* _TASK STATEMENT_:
Beginning with the line that holds "grey lamp: 3 -> 1", write out the remaining lines of the material exactly, the last line included.

* _DATASET CONTENT_:
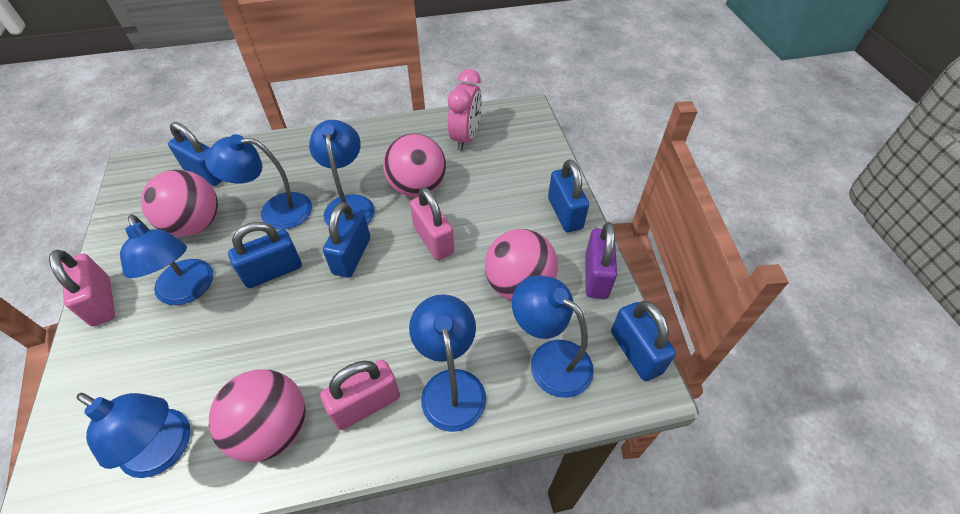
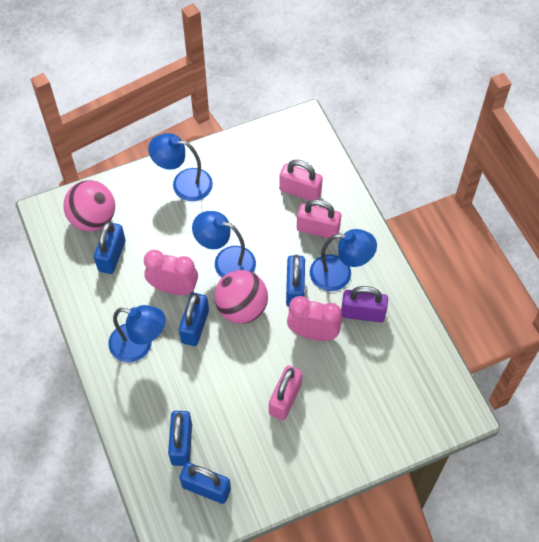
blue lamp: 6 -> 4
pink ball: 4 -> 2
pink clock: 1 -> 2

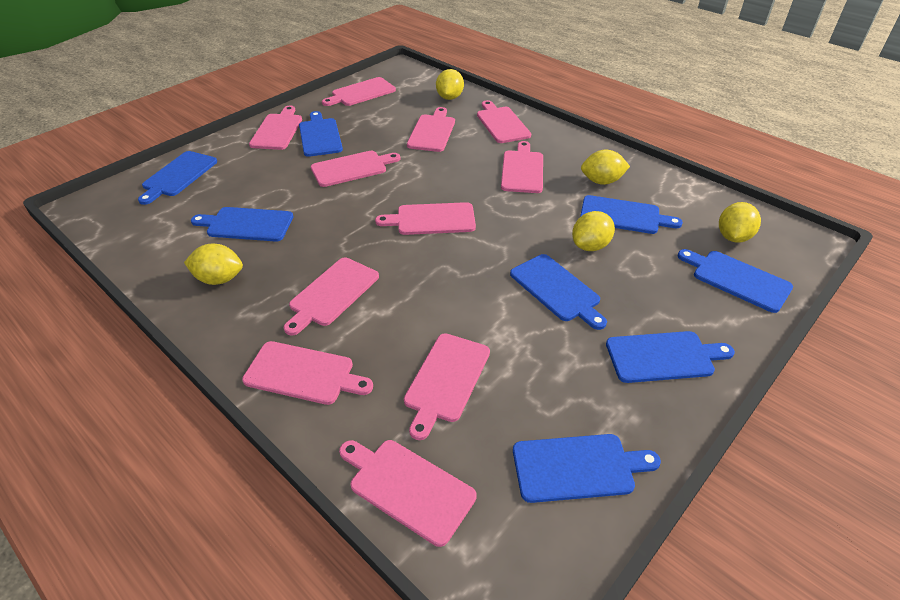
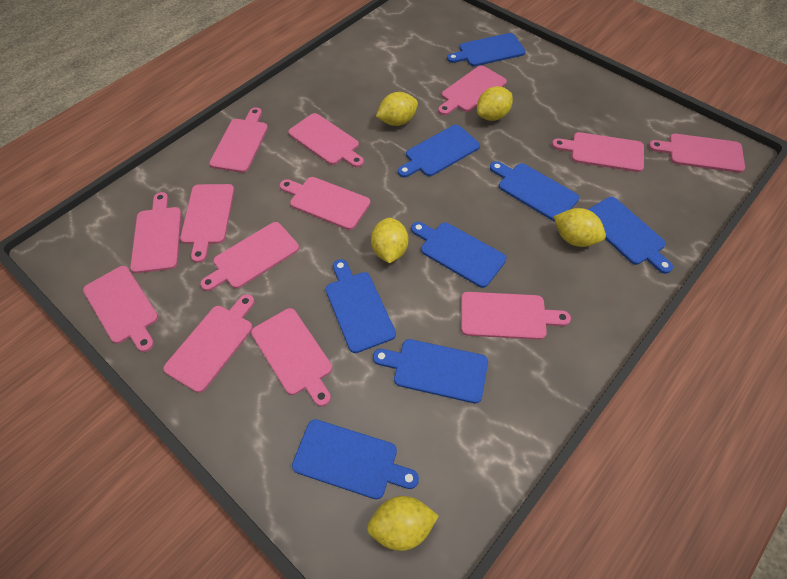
pink cutting board: 11 -> 13

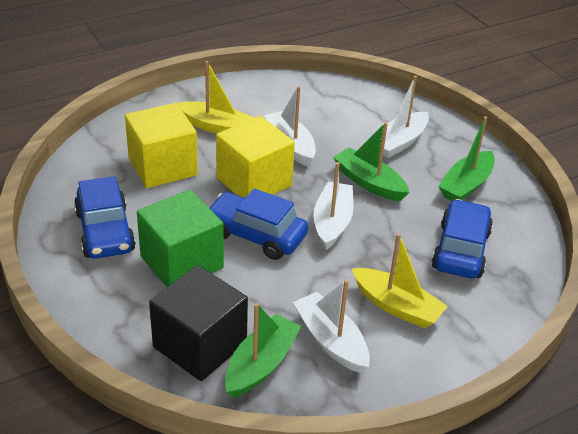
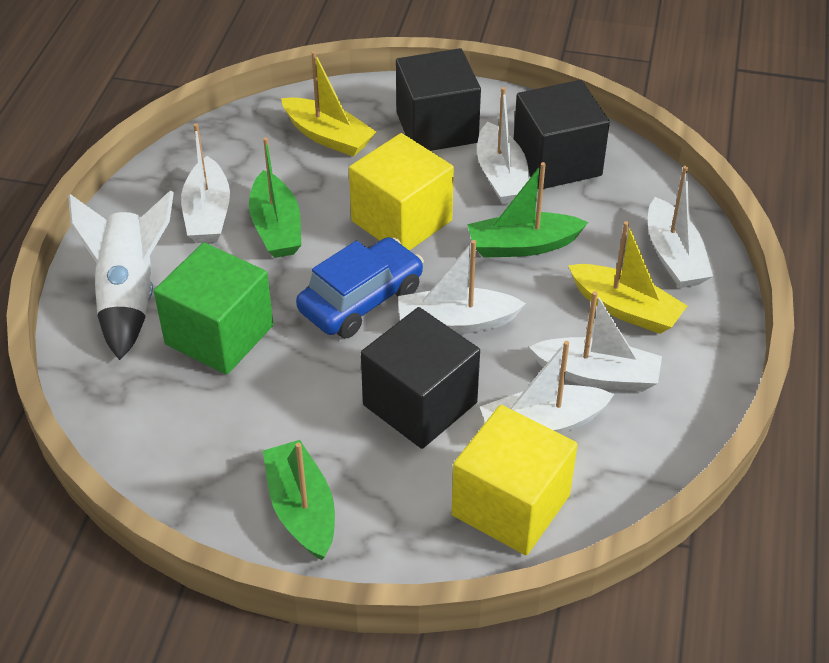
black cube: 1 -> 3
blue car: 3 -> 1
white boat: 4 -> 6
white rocket: 0 -> 1

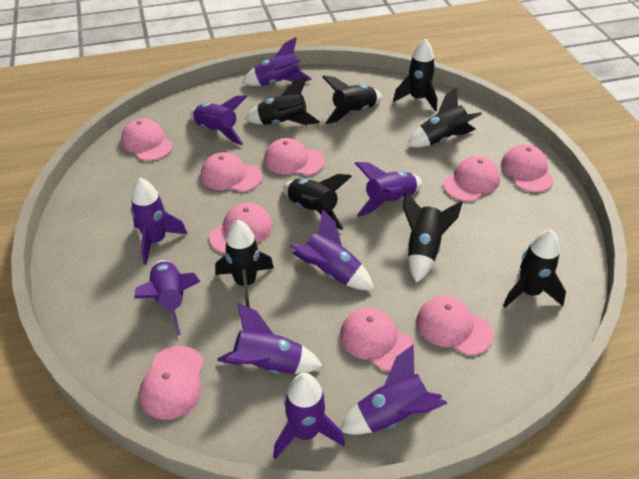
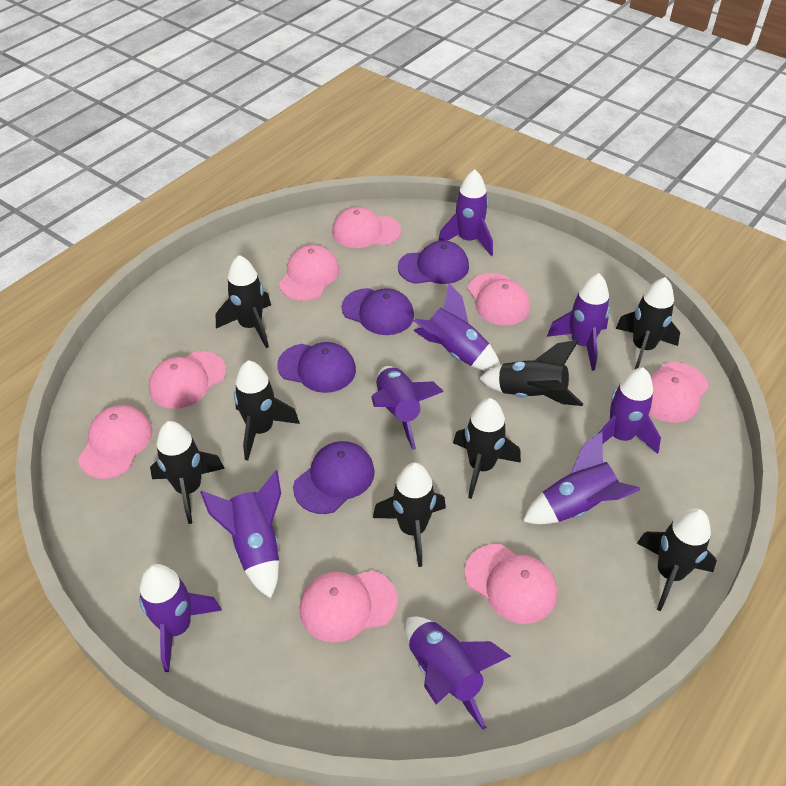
pink cap: 9 -> 8
purple cap: 0 -> 4

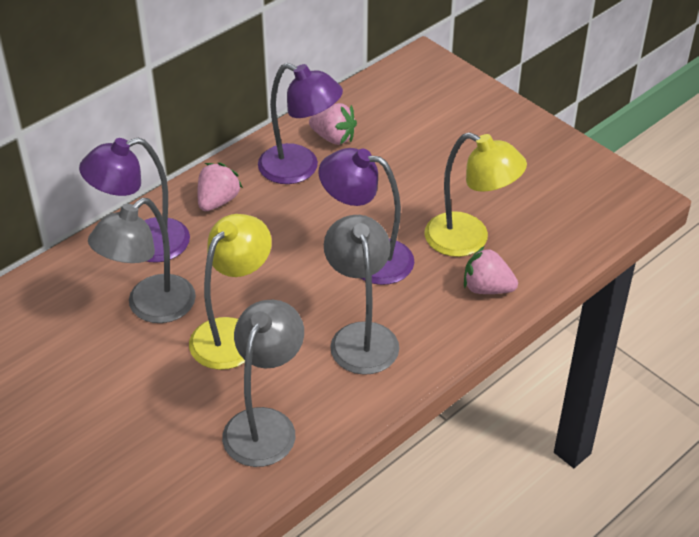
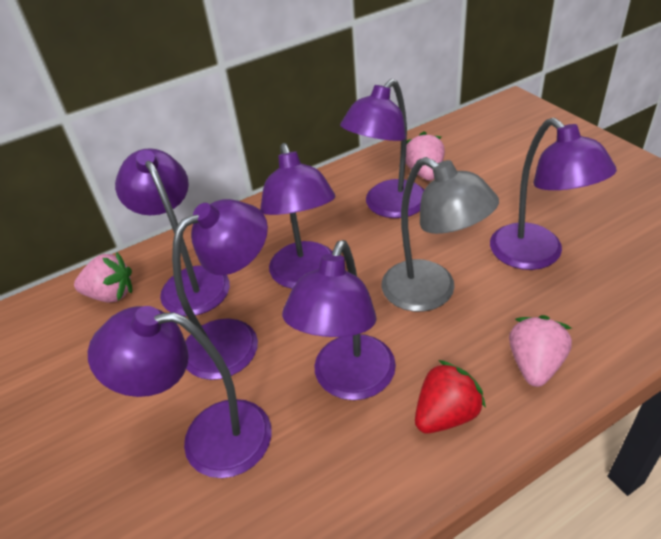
grey lamp: 3 -> 1
purple lamp: 3 -> 7
red strawberry: 0 -> 1
yellow lamp: 2 -> 0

* _TASK RESULT_:
grey lamp: 3 -> 1
purple lamp: 3 -> 7
red strawberry: 0 -> 1
yellow lamp: 2 -> 0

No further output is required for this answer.